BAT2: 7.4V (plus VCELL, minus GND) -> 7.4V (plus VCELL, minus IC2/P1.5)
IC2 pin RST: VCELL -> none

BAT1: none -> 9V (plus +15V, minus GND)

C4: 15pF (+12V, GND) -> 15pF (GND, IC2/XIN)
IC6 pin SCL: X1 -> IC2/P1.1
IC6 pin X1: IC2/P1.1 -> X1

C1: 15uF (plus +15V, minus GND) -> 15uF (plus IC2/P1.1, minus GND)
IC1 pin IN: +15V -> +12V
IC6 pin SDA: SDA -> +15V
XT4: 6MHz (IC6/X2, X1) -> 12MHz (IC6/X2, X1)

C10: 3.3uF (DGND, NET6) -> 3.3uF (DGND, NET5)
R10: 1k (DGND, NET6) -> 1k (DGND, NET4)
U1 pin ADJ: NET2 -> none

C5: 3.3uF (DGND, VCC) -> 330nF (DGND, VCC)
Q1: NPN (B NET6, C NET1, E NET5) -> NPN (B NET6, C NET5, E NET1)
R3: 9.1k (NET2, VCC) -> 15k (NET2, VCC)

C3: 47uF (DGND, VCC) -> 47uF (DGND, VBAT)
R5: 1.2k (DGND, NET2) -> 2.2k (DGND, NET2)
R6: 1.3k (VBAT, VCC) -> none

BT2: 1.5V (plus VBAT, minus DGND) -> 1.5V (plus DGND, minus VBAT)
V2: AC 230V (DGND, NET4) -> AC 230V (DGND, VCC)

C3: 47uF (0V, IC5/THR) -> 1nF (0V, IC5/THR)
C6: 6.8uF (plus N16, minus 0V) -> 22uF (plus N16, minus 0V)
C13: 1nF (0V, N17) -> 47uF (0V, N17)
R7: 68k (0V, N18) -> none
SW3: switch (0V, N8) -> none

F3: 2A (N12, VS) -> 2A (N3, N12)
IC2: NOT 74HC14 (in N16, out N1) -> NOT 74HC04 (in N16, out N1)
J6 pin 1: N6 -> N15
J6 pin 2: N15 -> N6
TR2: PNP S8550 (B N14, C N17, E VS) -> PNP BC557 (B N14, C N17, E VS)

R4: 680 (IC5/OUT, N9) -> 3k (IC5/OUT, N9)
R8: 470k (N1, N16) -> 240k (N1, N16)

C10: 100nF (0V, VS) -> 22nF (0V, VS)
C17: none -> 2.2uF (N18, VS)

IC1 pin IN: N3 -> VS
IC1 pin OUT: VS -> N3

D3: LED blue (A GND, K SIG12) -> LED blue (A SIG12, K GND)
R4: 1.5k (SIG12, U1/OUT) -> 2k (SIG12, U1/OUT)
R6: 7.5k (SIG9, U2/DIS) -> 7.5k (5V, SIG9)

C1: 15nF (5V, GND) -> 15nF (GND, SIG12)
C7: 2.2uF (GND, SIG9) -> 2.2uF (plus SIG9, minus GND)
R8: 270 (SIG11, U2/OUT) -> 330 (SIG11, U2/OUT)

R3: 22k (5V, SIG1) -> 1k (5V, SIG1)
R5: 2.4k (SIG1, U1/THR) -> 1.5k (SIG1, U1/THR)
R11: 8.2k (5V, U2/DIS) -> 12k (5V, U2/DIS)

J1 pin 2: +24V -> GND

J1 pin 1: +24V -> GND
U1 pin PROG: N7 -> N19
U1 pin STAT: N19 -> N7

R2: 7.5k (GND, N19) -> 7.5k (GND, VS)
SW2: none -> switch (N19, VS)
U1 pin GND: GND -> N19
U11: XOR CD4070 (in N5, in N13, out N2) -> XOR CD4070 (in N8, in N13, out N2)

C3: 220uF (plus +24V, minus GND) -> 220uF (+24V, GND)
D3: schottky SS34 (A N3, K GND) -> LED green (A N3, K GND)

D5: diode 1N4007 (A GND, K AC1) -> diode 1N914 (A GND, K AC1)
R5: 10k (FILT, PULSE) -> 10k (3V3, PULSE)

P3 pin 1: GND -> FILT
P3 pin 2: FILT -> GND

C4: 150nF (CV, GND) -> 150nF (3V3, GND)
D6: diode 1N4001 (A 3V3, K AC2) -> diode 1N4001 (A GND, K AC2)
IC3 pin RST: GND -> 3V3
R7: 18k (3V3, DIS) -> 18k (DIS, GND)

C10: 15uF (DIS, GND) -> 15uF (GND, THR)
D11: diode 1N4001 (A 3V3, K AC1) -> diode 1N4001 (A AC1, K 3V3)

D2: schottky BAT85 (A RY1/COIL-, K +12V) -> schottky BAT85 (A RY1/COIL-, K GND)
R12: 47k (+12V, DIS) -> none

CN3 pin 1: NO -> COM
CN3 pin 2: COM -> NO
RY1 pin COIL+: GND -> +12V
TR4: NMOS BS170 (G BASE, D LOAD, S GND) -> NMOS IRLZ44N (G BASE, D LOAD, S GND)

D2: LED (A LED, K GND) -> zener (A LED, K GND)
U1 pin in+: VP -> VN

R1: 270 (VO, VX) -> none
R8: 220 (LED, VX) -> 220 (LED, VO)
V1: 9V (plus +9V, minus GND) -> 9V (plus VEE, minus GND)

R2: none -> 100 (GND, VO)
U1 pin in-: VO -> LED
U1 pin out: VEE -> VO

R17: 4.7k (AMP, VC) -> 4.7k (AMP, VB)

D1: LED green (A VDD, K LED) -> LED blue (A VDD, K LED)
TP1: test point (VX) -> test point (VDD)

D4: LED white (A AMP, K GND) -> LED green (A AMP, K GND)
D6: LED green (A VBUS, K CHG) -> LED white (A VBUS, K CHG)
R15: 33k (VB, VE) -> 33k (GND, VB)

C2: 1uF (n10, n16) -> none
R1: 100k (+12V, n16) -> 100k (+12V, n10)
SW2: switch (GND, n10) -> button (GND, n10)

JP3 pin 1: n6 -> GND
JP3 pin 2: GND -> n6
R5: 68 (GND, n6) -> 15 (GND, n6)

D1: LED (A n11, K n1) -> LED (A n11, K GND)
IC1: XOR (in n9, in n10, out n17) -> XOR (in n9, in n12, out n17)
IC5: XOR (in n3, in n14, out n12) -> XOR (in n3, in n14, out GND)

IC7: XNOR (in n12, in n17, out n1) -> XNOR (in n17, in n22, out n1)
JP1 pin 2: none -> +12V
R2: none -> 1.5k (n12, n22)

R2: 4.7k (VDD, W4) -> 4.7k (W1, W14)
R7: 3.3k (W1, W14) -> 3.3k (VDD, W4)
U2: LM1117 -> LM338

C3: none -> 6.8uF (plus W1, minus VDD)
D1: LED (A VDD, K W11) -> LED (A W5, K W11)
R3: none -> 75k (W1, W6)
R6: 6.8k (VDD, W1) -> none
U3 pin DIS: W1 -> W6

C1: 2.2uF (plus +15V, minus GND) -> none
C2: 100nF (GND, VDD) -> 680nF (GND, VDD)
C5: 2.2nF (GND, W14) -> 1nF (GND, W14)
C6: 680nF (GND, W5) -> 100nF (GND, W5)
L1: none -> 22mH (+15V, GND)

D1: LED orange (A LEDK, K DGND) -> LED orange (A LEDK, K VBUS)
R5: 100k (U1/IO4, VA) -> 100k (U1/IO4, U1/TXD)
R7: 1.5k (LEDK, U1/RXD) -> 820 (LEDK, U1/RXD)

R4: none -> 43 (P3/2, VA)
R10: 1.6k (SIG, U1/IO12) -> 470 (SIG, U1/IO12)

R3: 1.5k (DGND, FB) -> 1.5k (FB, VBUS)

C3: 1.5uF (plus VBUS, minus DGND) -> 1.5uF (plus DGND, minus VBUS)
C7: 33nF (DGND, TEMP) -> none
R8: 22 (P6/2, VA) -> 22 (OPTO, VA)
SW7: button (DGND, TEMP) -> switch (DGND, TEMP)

• • • • • • •

### WORK TO BE COMPLETED
Please repeat the listing above in full and exactly.

### WRITTEN SOLUTION
BAT2: 7.4V (plus VCELL, minus GND) -> 7.4V (plus VCELL, minus IC2/P1.5)
IC2 pin RST: VCELL -> none

BAT1: none -> 9V (plus +15V, minus GND)

C4: 15pF (+12V, GND) -> 15pF (GND, IC2/XIN)
IC6 pin SCL: X1 -> IC2/P1.1
IC6 pin X1: IC2/P1.1 -> X1

C1: 15uF (plus +15V, minus GND) -> 15uF (plus IC2/P1.1, minus GND)
IC1 pin IN: +15V -> +12V
IC6 pin SDA: SDA -> +15V
XT4: 6MHz (IC6/X2, X1) -> 12MHz (IC6/X2, X1)

C10: 3.3uF (DGND, NET6) -> 3.3uF (DGND, NET5)
R10: 1k (DGND, NET6) -> 1k (DGND, NET4)
U1 pin ADJ: NET2 -> none

C5: 3.3uF (DGND, VCC) -> 330nF (DGND, VCC)
Q1: NPN (B NET6, C NET1, E NET5) -> NPN (B NET6, C NET5, E NET1)
R3: 9.1k (NET2, VCC) -> 15k (NET2, VCC)

C3: 47uF (DGND, VCC) -> 47uF (DGND, VBAT)
R5: 1.2k (DGND, NET2) -> 2.2k (DGND, NET2)
R6: 1.3k (VBAT, VCC) -> none

BT2: 1.5V (plus VBAT, minus DGND) -> 1.5V (plus DGND, minus VBAT)
V2: AC 230V (DGND, NET4) -> AC 230V (DGND, VCC)

C3: 47uF (0V, IC5/THR) -> 1nF (0V, IC5/THR)
C6: 6.8uF (plus N16, minus 0V) -> 22uF (plus N16, minus 0V)
C13: 1nF (0V, N17) -> 47uF (0V, N17)
R7: 68k (0V, N18) -> none
SW3: switch (0V, N8) -> none

F3: 2A (N12, VS) -> 2A (N3, N12)
IC2: NOT 74HC14 (in N16, out N1) -> NOT 74HC04 (in N16, out N1)
J6 pin 1: N6 -> N15
J6 pin 2: N15 -> N6
TR2: PNP S8550 (B N14, C N17, E VS) -> PNP BC557 (B N14, C N17, E VS)

R4: 680 (IC5/OUT, N9) -> 3k (IC5/OUT, N9)
R8: 470k (N1, N16) -> 240k (N1, N16)

C10: 100nF (0V, VS) -> 22nF (0V, VS)
C17: none -> 2.2uF (N18, VS)

IC1 pin IN: N3 -> VS
IC1 pin OUT: VS -> N3

D3: LED blue (A GND, K SIG12) -> LED blue (A SIG12, K GND)
R4: 1.5k (SIG12, U1/OUT) -> 2k (SIG12, U1/OUT)
R6: 7.5k (SIG9, U2/DIS) -> 7.5k (5V, SIG9)

C1: 15nF (5V, GND) -> 15nF (GND, SIG12)
C7: 2.2uF (GND, SIG9) -> 2.2uF (plus SIG9, minus GND)
R8: 270 (SIG11, U2/OUT) -> 330 (SIG11, U2/OUT)

R3: 22k (5V, SIG1) -> 1k (5V, SIG1)
R5: 2.4k (SIG1, U1/THR) -> 1.5k (SIG1, U1/THR)
R11: 8.2k (5V, U2/DIS) -> 12k (5V, U2/DIS)

J1 pin 2: +24V -> GND

J1 pin 1: +24V -> GND
U1 pin PROG: N7 -> N19
U1 pin STAT: N19 -> N7

R2: 7.5k (GND, N19) -> 7.5k (GND, VS)
SW2: none -> switch (N19, VS)
U1 pin GND: GND -> N19
U11: XOR CD4070 (in N5, in N13, out N2) -> XOR CD4070 (in N8, in N13, out N2)

C3: 220uF (plus +24V, minus GND) -> 220uF (+24V, GND)
D3: schottky SS34 (A N3, K GND) -> LED green (A N3, K GND)

D5: diode 1N4007 (A GND, K AC1) -> diode 1N914 (A GND, K AC1)
R5: 10k (FILT, PULSE) -> 10k (3V3, PULSE)

P3 pin 1: GND -> FILT
P3 pin 2: FILT -> GND

C4: 150nF (CV, GND) -> 150nF (3V3, GND)
D6: diode 1N4001 (A 3V3, K AC2) -> diode 1N4001 (A GND, K AC2)
IC3 pin RST: GND -> 3V3
R7: 18k (3V3, DIS) -> 18k (DIS, GND)

C10: 15uF (DIS, GND) -> 15uF (GND, THR)
D11: diode 1N4001 (A 3V3, K AC1) -> diode 1N4001 (A AC1, K 3V3)

D2: schottky BAT85 (A RY1/COIL-, K +12V) -> schottky BAT85 (A RY1/COIL-, K GND)
R12: 47k (+12V, DIS) -> none

CN3 pin 1: NO -> COM
CN3 pin 2: COM -> NO
RY1 pin COIL+: GND -> +12V
TR4: NMOS BS170 (G BASE, D LOAD, S GND) -> NMOS IRLZ44N (G BASE, D LOAD, S GND)

D2: LED (A LED, K GND) -> zener (A LED, K GND)
U1 pin in+: VP -> VN

R1: 270 (VO, VX) -> none
R8: 220 (LED, VX) -> 220 (LED, VO)
V1: 9V (plus +9V, minus GND) -> 9V (plus VEE, minus GND)

R2: none -> 100 (GND, VO)
U1 pin in-: VO -> LED
U1 pin out: VEE -> VO

R17: 4.7k (AMP, VC) -> 4.7k (AMP, VB)

D1: LED green (A VDD, K LED) -> LED blue (A VDD, K LED)
TP1: test point (VX) -> test point (VDD)

D4: LED white (A AMP, K GND) -> LED green (A AMP, K GND)
D6: LED green (A VBUS, K CHG) -> LED white (A VBUS, K CHG)
R15: 33k (VB, VE) -> 33k (GND, VB)

C2: 1uF (n10, n16) -> none
R1: 100k (+12V, n16) -> 100k (+12V, n10)
SW2: switch (GND, n10) -> button (GND, n10)

JP3 pin 1: n6 -> GND
JP3 pin 2: GND -> n6
R5: 68 (GND, n6) -> 15 (GND, n6)

D1: LED (A n11, K n1) -> LED (A n11, K GND)
IC1: XOR (in n9, in n10, out n17) -> XOR (in n9, in n12, out n17)
IC5: XOR (in n3, in n14, out n12) -> XOR (in n3, in n14, out GND)

IC7: XNOR (in n12, in n17, out n1) -> XNOR (in n17, in n22, out n1)
JP1 pin 2: none -> +12V
R2: none -> 1.5k (n12, n22)

R2: 4.7k (VDD, W4) -> 4.7k (W1, W14)
R7: 3.3k (W1, W14) -> 3.3k (VDD, W4)
U2: LM1117 -> LM338

C3: none -> 6.8uF (plus W1, minus VDD)
D1: LED (A VDD, K W11) -> LED (A W5, K W11)
R3: none -> 75k (W1, W6)
R6: 6.8k (VDD, W1) -> none
U3 pin DIS: W1 -> W6

C1: 2.2uF (plus +15V, minus GND) -> none
C2: 100nF (GND, VDD) -> 680nF (GND, VDD)
C5: 2.2nF (GND, W14) -> 1nF (GND, W14)
C6: 680nF (GND, W5) -> 100nF (GND, W5)
L1: none -> 22mH (+15V, GND)

D1: LED orange (A LEDK, K DGND) -> LED orange (A LEDK, K VBUS)
R5: 100k (U1/IO4, VA) -> 100k (U1/IO4, U1/TXD)
R7: 1.5k (LEDK, U1/RXD) -> 820 (LEDK, U1/RXD)

R4: none -> 43 (P3/2, VA)
R10: 1.6k (SIG, U1/IO12) -> 470 (SIG, U1/IO12)

R3: 1.5k (DGND, FB) -> 1.5k (FB, VBUS)

C3: 1.5uF (plus VBUS, minus DGND) -> 1.5uF (plus DGND, minus VBUS)
C7: 33nF (DGND, TEMP) -> none
R8: 22 (P6/2, VA) -> 22 (OPTO, VA)
SW7: button (DGND, TEMP) -> switch (DGND, TEMP)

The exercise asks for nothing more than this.